__Task to complete__: The output should contain the listing word for word and no pictures.

==== Source material

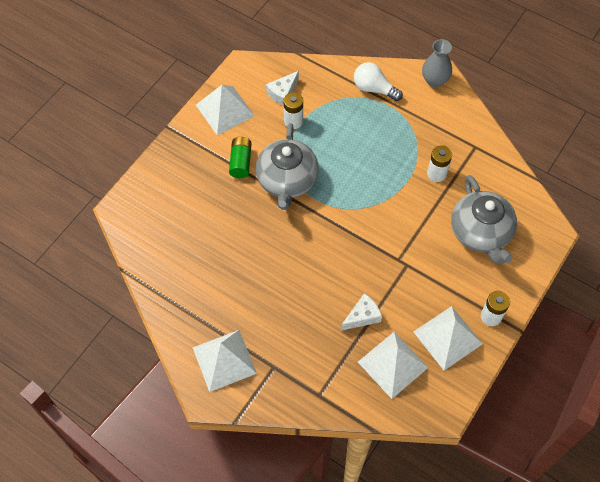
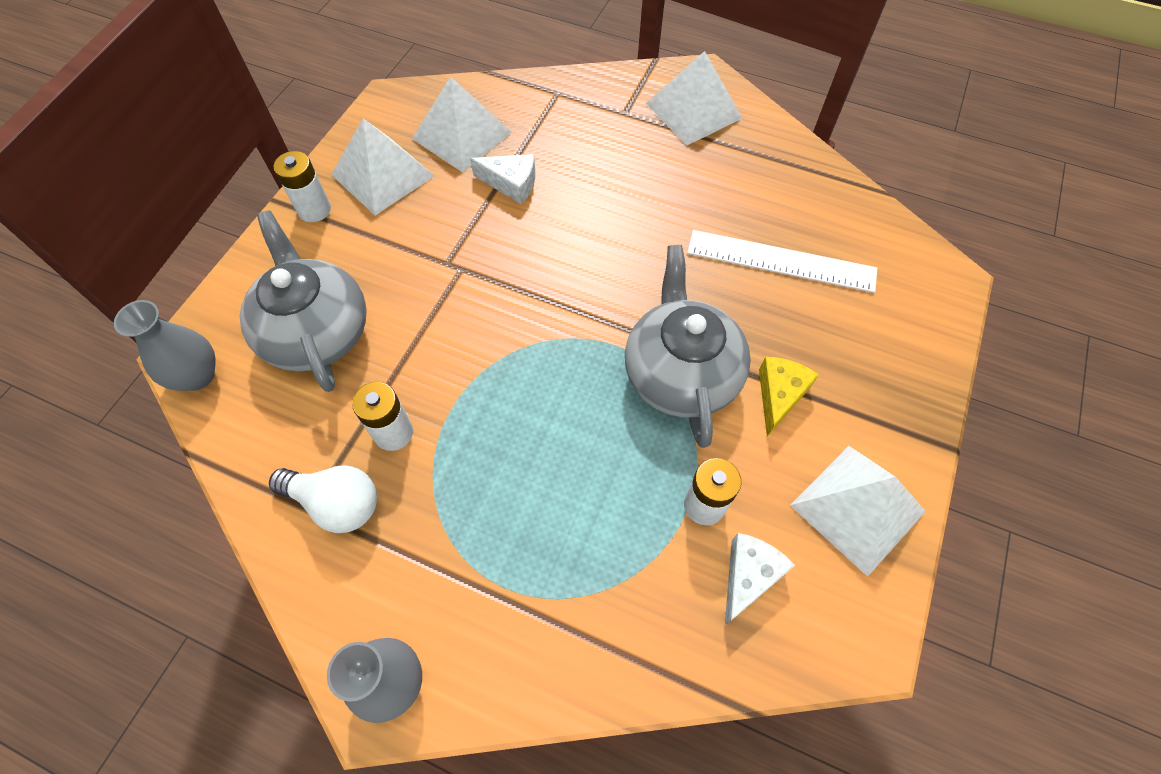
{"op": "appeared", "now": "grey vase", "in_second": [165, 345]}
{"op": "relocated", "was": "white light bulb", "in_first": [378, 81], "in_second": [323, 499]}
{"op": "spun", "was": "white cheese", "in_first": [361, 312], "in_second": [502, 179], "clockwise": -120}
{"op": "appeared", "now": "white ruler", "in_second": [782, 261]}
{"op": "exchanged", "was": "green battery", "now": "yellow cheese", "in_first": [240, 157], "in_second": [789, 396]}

========

__Result of the exercise__:
{"op": "appeared", "now": "grey vase", "in_second": [165, 345]}
{"op": "relocated", "was": "white light bulb", "in_first": [378, 81], "in_second": [323, 499]}
{"op": "spun", "was": "white cheese", "in_first": [361, 312], "in_second": [502, 179], "clockwise": -120}
{"op": "appeared", "now": "white ruler", "in_second": [782, 261]}
{"op": "exchanged", "was": "green battery", "now": "yellow cheese", "in_first": [240, 157], "in_second": [789, 396]}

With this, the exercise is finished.